[GIVEN RECORDS start]

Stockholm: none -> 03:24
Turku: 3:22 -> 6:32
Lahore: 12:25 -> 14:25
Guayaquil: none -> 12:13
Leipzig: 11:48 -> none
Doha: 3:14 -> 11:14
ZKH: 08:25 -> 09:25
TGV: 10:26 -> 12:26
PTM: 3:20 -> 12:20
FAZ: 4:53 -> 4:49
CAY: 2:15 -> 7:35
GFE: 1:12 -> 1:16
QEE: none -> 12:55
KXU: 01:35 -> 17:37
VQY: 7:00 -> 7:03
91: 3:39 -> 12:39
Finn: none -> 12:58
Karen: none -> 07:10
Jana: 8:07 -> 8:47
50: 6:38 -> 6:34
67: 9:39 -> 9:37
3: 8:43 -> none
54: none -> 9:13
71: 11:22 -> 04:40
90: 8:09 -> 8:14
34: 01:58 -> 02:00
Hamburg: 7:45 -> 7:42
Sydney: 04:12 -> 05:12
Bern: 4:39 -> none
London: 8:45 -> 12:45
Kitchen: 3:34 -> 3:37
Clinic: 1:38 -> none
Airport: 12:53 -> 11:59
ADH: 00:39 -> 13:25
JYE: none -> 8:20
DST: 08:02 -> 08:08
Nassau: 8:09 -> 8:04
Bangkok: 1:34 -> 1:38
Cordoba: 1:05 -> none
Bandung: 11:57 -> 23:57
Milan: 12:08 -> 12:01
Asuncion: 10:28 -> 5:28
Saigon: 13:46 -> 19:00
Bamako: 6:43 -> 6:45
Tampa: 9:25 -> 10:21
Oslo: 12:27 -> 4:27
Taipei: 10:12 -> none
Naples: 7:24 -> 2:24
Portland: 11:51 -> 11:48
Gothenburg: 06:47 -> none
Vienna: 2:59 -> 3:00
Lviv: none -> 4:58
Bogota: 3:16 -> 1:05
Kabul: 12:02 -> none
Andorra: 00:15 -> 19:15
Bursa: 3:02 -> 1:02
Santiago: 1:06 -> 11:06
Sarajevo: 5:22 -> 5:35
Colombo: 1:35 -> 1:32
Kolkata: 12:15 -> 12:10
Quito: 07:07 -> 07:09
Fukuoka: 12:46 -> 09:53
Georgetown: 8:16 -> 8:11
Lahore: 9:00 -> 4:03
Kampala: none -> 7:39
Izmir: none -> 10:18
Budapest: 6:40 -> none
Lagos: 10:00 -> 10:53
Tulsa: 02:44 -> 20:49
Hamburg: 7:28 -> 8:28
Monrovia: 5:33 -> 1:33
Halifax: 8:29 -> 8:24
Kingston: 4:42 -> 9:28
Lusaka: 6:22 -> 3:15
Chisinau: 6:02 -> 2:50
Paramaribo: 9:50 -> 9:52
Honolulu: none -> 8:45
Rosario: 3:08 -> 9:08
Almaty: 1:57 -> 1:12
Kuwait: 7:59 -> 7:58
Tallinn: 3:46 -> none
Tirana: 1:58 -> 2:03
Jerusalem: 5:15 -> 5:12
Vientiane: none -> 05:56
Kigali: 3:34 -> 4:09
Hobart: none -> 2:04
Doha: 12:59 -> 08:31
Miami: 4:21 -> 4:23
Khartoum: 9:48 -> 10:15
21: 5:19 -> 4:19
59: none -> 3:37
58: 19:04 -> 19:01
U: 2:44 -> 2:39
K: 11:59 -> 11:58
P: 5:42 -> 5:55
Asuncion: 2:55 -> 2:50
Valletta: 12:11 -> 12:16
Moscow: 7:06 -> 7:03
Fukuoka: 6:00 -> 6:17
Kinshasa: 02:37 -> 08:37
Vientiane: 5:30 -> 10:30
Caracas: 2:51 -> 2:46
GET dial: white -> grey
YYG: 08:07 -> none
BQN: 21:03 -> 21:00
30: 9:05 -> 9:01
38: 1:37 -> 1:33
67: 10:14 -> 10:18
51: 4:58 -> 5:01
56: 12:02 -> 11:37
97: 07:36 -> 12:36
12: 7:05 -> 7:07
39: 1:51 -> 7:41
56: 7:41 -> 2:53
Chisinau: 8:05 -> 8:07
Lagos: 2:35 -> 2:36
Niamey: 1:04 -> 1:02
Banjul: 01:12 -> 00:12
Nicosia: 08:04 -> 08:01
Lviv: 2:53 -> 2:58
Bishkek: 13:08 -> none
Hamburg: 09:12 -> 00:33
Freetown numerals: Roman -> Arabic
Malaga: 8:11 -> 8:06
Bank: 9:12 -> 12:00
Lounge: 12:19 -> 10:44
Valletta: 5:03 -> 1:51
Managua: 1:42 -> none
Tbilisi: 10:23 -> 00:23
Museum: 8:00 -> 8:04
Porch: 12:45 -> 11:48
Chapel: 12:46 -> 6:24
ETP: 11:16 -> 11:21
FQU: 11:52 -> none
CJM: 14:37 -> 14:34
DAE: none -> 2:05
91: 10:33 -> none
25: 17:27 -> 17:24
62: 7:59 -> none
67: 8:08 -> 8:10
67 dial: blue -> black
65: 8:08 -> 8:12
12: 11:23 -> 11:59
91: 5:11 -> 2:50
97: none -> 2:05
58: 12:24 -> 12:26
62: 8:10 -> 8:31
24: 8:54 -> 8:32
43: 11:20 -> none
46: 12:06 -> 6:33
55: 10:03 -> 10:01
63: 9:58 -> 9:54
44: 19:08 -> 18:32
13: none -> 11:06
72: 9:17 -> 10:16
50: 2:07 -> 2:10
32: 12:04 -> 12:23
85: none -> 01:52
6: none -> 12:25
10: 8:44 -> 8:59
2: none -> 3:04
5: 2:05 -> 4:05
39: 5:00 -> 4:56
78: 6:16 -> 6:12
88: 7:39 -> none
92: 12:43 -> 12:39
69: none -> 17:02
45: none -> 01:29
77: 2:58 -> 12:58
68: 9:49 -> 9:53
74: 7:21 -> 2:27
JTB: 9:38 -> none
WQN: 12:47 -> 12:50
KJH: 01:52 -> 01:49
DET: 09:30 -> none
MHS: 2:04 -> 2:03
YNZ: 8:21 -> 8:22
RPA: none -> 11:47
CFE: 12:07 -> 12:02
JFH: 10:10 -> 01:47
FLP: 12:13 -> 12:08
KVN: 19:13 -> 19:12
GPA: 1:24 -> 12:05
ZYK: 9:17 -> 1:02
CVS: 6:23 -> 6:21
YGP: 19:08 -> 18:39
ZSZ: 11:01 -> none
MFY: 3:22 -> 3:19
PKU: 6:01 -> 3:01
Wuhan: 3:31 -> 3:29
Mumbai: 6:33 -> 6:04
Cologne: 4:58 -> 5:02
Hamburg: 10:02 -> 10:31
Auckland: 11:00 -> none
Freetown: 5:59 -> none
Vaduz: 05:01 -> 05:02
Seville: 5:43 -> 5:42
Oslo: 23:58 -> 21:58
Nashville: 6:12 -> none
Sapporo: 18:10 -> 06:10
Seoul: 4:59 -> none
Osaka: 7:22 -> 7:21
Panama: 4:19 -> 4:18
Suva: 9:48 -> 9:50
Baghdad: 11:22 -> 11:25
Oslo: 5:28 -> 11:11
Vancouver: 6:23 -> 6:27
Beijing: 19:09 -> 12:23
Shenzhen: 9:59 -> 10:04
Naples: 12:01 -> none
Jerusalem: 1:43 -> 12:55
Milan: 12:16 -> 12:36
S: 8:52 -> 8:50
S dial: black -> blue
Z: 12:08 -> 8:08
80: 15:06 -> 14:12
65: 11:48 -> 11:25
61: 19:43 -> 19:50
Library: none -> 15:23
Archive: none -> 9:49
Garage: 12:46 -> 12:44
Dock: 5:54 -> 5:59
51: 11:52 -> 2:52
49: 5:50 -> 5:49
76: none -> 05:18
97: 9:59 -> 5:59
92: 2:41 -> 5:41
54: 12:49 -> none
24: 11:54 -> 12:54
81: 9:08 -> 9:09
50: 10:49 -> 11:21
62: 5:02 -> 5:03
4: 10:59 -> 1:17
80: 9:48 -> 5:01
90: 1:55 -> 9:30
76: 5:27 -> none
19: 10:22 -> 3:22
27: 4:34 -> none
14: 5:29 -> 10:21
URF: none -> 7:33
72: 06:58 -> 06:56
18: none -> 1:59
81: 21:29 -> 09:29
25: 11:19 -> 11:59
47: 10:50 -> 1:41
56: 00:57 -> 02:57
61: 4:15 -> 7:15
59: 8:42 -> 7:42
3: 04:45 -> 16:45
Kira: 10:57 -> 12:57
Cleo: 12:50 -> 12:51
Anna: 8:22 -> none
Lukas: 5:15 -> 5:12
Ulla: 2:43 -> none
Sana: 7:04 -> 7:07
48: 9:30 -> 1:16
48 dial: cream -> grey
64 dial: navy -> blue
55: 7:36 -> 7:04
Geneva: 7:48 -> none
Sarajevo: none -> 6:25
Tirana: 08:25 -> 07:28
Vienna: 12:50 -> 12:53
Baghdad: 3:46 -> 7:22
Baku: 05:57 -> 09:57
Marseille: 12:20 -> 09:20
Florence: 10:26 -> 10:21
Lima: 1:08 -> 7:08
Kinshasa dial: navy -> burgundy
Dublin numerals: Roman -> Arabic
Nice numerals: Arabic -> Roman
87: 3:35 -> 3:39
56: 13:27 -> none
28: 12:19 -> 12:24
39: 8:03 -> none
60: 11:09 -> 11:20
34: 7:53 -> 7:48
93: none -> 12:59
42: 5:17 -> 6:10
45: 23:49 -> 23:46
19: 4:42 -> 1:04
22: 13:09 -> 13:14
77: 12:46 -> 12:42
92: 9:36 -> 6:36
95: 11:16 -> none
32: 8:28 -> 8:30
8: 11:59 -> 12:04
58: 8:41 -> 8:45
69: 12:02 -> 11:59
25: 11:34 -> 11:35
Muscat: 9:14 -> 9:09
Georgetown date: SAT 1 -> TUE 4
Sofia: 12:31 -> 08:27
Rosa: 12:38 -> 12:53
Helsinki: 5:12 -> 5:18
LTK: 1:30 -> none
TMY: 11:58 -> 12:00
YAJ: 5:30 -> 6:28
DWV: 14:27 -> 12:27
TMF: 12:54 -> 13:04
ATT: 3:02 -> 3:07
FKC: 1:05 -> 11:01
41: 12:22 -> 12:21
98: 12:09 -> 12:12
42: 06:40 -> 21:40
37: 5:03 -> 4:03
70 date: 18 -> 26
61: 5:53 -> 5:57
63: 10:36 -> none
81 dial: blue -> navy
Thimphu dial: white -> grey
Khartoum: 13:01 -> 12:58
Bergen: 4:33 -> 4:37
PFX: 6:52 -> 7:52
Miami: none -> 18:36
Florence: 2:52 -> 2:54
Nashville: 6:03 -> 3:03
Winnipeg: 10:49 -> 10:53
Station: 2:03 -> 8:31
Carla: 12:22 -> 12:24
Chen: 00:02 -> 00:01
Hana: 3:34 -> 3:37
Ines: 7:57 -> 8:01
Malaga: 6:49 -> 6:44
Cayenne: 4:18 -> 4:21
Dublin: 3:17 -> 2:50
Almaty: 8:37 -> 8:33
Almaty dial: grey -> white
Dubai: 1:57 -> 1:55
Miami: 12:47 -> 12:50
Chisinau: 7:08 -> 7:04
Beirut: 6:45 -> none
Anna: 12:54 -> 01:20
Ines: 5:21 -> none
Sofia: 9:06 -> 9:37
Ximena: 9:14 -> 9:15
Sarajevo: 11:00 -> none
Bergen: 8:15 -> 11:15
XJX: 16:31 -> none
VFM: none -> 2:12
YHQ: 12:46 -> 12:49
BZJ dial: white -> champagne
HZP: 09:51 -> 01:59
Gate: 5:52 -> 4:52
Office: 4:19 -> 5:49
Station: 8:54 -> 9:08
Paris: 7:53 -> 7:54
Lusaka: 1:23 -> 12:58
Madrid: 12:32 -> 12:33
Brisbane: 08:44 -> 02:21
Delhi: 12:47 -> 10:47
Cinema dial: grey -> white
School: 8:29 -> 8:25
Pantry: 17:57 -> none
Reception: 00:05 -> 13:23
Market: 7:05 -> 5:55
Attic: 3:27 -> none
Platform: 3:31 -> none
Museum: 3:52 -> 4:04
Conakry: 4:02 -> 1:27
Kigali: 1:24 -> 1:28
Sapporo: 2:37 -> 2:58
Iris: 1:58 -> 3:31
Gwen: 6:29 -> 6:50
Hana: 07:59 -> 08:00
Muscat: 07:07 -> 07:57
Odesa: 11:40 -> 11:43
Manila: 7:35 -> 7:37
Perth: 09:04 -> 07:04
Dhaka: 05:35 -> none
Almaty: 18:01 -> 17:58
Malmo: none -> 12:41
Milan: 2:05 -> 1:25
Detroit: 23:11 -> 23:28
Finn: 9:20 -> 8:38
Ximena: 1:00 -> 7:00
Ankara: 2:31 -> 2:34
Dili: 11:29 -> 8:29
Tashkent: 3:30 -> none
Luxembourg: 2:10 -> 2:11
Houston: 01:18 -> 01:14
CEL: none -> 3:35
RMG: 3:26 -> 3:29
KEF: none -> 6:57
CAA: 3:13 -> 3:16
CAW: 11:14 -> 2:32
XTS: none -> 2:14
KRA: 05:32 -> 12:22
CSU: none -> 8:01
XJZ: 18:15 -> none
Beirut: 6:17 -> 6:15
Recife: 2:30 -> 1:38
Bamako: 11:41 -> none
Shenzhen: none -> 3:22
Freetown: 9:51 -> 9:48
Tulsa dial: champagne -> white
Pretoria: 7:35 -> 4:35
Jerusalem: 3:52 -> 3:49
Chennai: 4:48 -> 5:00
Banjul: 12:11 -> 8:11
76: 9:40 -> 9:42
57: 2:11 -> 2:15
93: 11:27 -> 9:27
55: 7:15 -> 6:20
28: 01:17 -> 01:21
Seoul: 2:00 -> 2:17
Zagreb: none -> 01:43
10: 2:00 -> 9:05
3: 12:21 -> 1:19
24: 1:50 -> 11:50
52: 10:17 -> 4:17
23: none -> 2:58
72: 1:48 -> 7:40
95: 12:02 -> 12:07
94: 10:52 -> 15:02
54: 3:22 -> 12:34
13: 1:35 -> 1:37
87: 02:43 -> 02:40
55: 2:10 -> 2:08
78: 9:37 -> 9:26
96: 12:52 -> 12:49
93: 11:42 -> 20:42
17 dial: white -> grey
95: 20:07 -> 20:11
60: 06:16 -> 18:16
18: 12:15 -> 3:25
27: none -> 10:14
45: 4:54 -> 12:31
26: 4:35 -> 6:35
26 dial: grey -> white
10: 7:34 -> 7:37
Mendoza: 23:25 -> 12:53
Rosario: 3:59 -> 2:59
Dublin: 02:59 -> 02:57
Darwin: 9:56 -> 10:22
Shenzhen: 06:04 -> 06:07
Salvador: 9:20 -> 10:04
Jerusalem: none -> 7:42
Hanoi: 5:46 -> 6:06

[GIVEN RECORDS end]

### GOAL OF THE EXERCISE
Please rewrite the items from the start through the line containing "71: 11:22 -> 04:40", replacing "Turku" with "Oulu" and leaving everything else unchanged. Give only those lines.

### THE RESPONSE
Stockholm: none -> 03:24
Oulu: 3:22 -> 6:32
Lahore: 12:25 -> 14:25
Guayaquil: none -> 12:13
Leipzig: 11:48 -> none
Doha: 3:14 -> 11:14
ZKH: 08:25 -> 09:25
TGV: 10:26 -> 12:26
PTM: 3:20 -> 12:20
FAZ: 4:53 -> 4:49
CAY: 2:15 -> 7:35
GFE: 1:12 -> 1:16
QEE: none -> 12:55
KXU: 01:35 -> 17:37
VQY: 7:00 -> 7:03
91: 3:39 -> 12:39
Finn: none -> 12:58
Karen: none -> 07:10
Jana: 8:07 -> 8:47
50: 6:38 -> 6:34
67: 9:39 -> 9:37
3: 8:43 -> none
54: none -> 9:13
71: 11:22 -> 04:40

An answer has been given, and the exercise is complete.